**ASSIGNMENT**
Extract every line below, verbatim.

** DATA EXTRACTS follows **

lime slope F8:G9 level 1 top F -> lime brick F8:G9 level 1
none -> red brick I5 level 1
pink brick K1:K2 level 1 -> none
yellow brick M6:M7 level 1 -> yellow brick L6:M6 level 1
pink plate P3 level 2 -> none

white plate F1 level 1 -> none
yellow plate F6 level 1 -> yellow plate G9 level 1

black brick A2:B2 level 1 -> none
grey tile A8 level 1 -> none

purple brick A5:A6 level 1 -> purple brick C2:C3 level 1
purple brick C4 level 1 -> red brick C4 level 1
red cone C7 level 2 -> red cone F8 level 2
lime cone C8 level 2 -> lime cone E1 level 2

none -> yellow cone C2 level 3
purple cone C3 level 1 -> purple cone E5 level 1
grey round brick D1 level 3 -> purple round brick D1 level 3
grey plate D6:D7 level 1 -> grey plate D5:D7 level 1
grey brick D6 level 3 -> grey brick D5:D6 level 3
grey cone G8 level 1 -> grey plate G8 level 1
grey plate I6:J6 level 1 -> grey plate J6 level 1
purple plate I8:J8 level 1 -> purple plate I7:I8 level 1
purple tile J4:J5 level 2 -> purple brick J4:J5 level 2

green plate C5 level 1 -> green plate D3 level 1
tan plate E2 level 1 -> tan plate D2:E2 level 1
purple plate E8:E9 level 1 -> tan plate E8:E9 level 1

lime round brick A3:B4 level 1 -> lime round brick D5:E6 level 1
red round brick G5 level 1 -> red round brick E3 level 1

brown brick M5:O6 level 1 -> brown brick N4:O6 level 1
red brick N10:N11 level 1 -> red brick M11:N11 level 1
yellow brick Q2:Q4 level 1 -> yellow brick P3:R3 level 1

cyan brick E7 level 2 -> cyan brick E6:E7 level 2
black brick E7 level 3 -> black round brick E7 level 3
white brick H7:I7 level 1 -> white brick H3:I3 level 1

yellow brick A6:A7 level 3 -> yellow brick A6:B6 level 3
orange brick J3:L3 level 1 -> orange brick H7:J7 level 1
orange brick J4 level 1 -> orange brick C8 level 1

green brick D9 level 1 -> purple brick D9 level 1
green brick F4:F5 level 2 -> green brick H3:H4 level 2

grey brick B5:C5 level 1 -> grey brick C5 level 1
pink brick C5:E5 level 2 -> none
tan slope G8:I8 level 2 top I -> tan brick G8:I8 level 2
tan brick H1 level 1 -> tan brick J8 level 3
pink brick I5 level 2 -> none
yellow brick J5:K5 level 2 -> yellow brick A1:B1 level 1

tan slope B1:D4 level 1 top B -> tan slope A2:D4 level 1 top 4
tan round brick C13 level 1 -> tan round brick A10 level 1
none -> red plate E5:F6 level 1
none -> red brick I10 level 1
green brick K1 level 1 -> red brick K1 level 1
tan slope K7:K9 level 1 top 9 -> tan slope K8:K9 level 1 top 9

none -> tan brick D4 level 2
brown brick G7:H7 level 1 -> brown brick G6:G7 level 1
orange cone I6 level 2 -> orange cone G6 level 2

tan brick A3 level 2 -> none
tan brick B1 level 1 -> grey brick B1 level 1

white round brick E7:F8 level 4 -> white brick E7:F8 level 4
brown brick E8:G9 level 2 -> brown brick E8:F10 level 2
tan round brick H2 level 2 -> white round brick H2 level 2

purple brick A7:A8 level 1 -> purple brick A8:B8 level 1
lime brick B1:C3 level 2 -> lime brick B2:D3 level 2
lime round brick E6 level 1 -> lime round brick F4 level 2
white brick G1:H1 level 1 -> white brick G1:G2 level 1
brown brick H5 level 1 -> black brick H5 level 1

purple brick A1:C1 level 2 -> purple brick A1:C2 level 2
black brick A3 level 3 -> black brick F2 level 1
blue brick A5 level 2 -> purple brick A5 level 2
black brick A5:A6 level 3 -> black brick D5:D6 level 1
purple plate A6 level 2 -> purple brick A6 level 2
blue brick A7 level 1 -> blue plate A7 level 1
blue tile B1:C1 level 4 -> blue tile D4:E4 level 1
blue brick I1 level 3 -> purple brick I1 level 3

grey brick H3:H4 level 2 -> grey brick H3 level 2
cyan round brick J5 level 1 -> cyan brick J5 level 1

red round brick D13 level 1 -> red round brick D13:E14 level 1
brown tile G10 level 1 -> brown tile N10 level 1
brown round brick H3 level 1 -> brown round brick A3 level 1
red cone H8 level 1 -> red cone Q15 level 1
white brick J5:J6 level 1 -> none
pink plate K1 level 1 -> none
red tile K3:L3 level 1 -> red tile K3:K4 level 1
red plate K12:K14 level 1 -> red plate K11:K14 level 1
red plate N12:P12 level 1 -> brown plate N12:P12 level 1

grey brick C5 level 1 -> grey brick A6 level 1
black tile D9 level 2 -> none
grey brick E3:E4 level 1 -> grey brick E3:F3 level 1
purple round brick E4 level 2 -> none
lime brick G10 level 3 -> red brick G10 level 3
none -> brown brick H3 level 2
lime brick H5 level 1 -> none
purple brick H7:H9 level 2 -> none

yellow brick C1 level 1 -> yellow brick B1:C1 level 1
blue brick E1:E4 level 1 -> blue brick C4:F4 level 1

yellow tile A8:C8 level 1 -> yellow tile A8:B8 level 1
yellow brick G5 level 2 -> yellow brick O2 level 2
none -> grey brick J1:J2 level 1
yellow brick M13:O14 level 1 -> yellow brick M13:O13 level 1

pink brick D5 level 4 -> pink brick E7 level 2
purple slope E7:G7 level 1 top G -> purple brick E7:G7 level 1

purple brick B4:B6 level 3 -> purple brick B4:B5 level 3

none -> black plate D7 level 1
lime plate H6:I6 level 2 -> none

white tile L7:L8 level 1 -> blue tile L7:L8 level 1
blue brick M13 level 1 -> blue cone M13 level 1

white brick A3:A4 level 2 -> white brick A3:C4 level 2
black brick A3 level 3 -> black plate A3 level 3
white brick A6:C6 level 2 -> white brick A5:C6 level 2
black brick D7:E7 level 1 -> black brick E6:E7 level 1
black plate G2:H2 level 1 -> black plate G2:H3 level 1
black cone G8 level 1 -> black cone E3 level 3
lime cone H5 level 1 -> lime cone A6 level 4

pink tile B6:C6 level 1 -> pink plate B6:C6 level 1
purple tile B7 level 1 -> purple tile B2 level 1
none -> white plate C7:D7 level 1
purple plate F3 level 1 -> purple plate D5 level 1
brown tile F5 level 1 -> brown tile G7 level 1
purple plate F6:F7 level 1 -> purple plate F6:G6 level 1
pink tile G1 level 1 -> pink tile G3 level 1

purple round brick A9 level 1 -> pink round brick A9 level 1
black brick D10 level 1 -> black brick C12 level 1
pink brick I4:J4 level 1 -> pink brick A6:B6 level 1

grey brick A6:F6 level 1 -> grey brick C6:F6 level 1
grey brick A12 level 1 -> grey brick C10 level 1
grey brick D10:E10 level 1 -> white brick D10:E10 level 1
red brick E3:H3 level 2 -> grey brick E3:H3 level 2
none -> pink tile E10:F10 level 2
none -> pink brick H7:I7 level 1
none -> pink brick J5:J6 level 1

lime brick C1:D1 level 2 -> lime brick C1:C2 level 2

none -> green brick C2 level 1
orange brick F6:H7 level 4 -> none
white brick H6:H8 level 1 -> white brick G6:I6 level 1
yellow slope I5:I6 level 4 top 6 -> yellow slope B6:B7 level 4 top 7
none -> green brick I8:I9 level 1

** End of DATA EXTRACTS **

**ANSWER AREA**
lime slope F8:G9 level 1 top F -> lime brick F8:G9 level 1
none -> red brick I5 level 1
pink brick K1:K2 level 1 -> none
yellow brick M6:M7 level 1 -> yellow brick L6:M6 level 1
pink plate P3 level 2 -> none

white plate F1 level 1 -> none
yellow plate F6 level 1 -> yellow plate G9 level 1

black brick A2:B2 level 1 -> none
grey tile A8 level 1 -> none

purple brick A5:A6 level 1 -> purple brick C2:C3 level 1
purple brick C4 level 1 -> red brick C4 level 1
red cone C7 level 2 -> red cone F8 level 2
lime cone C8 level 2 -> lime cone E1 level 2

none -> yellow cone C2 level 3
purple cone C3 level 1 -> purple cone E5 level 1
grey round brick D1 level 3 -> purple round brick D1 level 3
grey plate D6:D7 level 1 -> grey plate D5:D7 level 1
grey brick D6 level 3 -> grey brick D5:D6 level 3
grey cone G8 level 1 -> grey plate G8 level 1
grey plate I6:J6 level 1 -> grey plate J6 level 1
purple plate I8:J8 level 1 -> purple plate I7:I8 level 1
purple tile J4:J5 level 2 -> purple brick J4:J5 level 2

green plate C5 level 1 -> green plate D3 level 1
tan plate E2 level 1 -> tan plate D2:E2 level 1
purple plate E8:E9 level 1 -> tan plate E8:E9 level 1

lime round brick A3:B4 level 1 -> lime round brick D5:E6 level 1
red round brick G5 level 1 -> red round brick E3 level 1

brown brick M5:O6 level 1 -> brown brick N4:O6 level 1
red brick N10:N11 level 1 -> red brick M11:N11 level 1
yellow brick Q2:Q4 level 1 -> yellow brick P3:R3 level 1

cyan brick E7 level 2 -> cyan brick E6:E7 level 2
black brick E7 level 3 -> black round brick E7 level 3
white brick H7:I7 level 1 -> white brick H3:I3 level 1

yellow brick A6:A7 level 3 -> yellow brick A6:B6 level 3
orange brick J3:L3 level 1 -> orange brick H7:J7 level 1
orange brick J4 level 1 -> orange brick C8 level 1

green brick D9 level 1 -> purple brick D9 level 1
green brick F4:F5 level 2 -> green brick H3:H4 level 2

grey brick B5:C5 level 1 -> grey brick C5 level 1
pink brick C5:E5 level 2 -> none
tan slope G8:I8 level 2 top I -> tan brick G8:I8 level 2
tan brick H1 level 1 -> tan brick J8 level 3
pink brick I5 level 2 -> none
yellow brick J5:K5 level 2 -> yellow brick A1:B1 level 1

tan slope B1:D4 level 1 top B -> tan slope A2:D4 level 1 top 4
tan round brick C13 level 1 -> tan round brick A10 level 1
none -> red plate E5:F6 level 1
none -> red brick I10 level 1
green brick K1 level 1 -> red brick K1 level 1
tan slope K7:K9 level 1 top 9 -> tan slope K8:K9 level 1 top 9

none -> tan brick D4 level 2
brown brick G7:H7 level 1 -> brown brick G6:G7 level 1
orange cone I6 level 2 -> orange cone G6 level 2

tan brick A3 level 2 -> none
tan brick B1 level 1 -> grey brick B1 level 1

white round brick E7:F8 level 4 -> white brick E7:F8 level 4
brown brick E8:G9 level 2 -> brown brick E8:F10 level 2
tan round brick H2 level 2 -> white round brick H2 level 2

purple brick A7:A8 level 1 -> purple brick A8:B8 level 1
lime brick B1:C3 level 2 -> lime brick B2:D3 level 2
lime round brick E6 level 1 -> lime round brick F4 level 2
white brick G1:H1 level 1 -> white brick G1:G2 level 1
brown brick H5 level 1 -> black brick H5 level 1

purple brick A1:C1 level 2 -> purple brick A1:C2 level 2
black brick A3 level 3 -> black brick F2 level 1
blue brick A5 level 2 -> purple brick A5 level 2
black brick A5:A6 level 3 -> black brick D5:D6 level 1
purple plate A6 level 2 -> purple brick A6 level 2
blue brick A7 level 1 -> blue plate A7 level 1
blue tile B1:C1 level 4 -> blue tile D4:E4 level 1
blue brick I1 level 3 -> purple brick I1 level 3

grey brick H3:H4 level 2 -> grey brick H3 level 2
cyan round brick J5 level 1 -> cyan brick J5 level 1

red round brick D13 level 1 -> red round brick D13:E14 level 1
brown tile G10 level 1 -> brown tile N10 level 1
brown round brick H3 level 1 -> brown round brick A3 level 1
red cone H8 level 1 -> red cone Q15 level 1
white brick J5:J6 level 1 -> none
pink plate K1 level 1 -> none
red tile K3:L3 level 1 -> red tile K3:K4 level 1
red plate K12:K14 level 1 -> red plate K11:K14 level 1
red plate N12:P12 level 1 -> brown plate N12:P12 level 1

grey brick C5 level 1 -> grey brick A6 level 1
black tile D9 level 2 -> none
grey brick E3:E4 level 1 -> grey brick E3:F3 level 1
purple round brick E4 level 2 -> none
lime brick G10 level 3 -> red brick G10 level 3
none -> brown brick H3 level 2
lime brick H5 level 1 -> none
purple brick H7:H9 level 2 -> none

yellow brick C1 level 1 -> yellow brick B1:C1 level 1
blue brick E1:E4 level 1 -> blue brick C4:F4 level 1

yellow tile A8:C8 level 1 -> yellow tile A8:B8 level 1
yellow brick G5 level 2 -> yellow brick O2 level 2
none -> grey brick J1:J2 level 1
yellow brick M13:O14 level 1 -> yellow brick M13:O13 level 1

pink brick D5 level 4 -> pink brick E7 level 2
purple slope E7:G7 level 1 top G -> purple brick E7:G7 level 1

purple brick B4:B6 level 3 -> purple brick B4:B5 level 3

none -> black plate D7 level 1
lime plate H6:I6 level 2 -> none

white tile L7:L8 level 1 -> blue tile L7:L8 level 1
blue brick M13 level 1 -> blue cone M13 level 1

white brick A3:A4 level 2 -> white brick A3:C4 level 2
black brick A3 level 3 -> black plate A3 level 3
white brick A6:C6 level 2 -> white brick A5:C6 level 2
black brick D7:E7 level 1 -> black brick E6:E7 level 1
black plate G2:H2 level 1 -> black plate G2:H3 level 1
black cone G8 level 1 -> black cone E3 level 3
lime cone H5 level 1 -> lime cone A6 level 4

pink tile B6:C6 level 1 -> pink plate B6:C6 level 1
purple tile B7 level 1 -> purple tile B2 level 1
none -> white plate C7:D7 level 1
purple plate F3 level 1 -> purple plate D5 level 1
brown tile F5 level 1 -> brown tile G7 level 1
purple plate F6:F7 level 1 -> purple plate F6:G6 level 1
pink tile G1 level 1 -> pink tile G3 level 1

purple round brick A9 level 1 -> pink round brick A9 level 1
black brick D10 level 1 -> black brick C12 level 1
pink brick I4:J4 level 1 -> pink brick A6:B6 level 1

grey brick A6:F6 level 1 -> grey brick C6:F6 level 1
grey brick A12 level 1 -> grey brick C10 level 1
grey brick D10:E10 level 1 -> white brick D10:E10 level 1
red brick E3:H3 level 2 -> grey brick E3:H3 level 2
none -> pink tile E10:F10 level 2
none -> pink brick H7:I7 level 1
none -> pink brick J5:J6 level 1

lime brick C1:D1 level 2 -> lime brick C1:C2 level 2

none -> green brick C2 level 1
orange brick F6:H7 level 4 -> none
white brick H6:H8 level 1 -> white brick G6:I6 level 1
yellow slope I5:I6 level 4 top 6 -> yellow slope B6:B7 level 4 top 7
none -> green brick I8:I9 level 1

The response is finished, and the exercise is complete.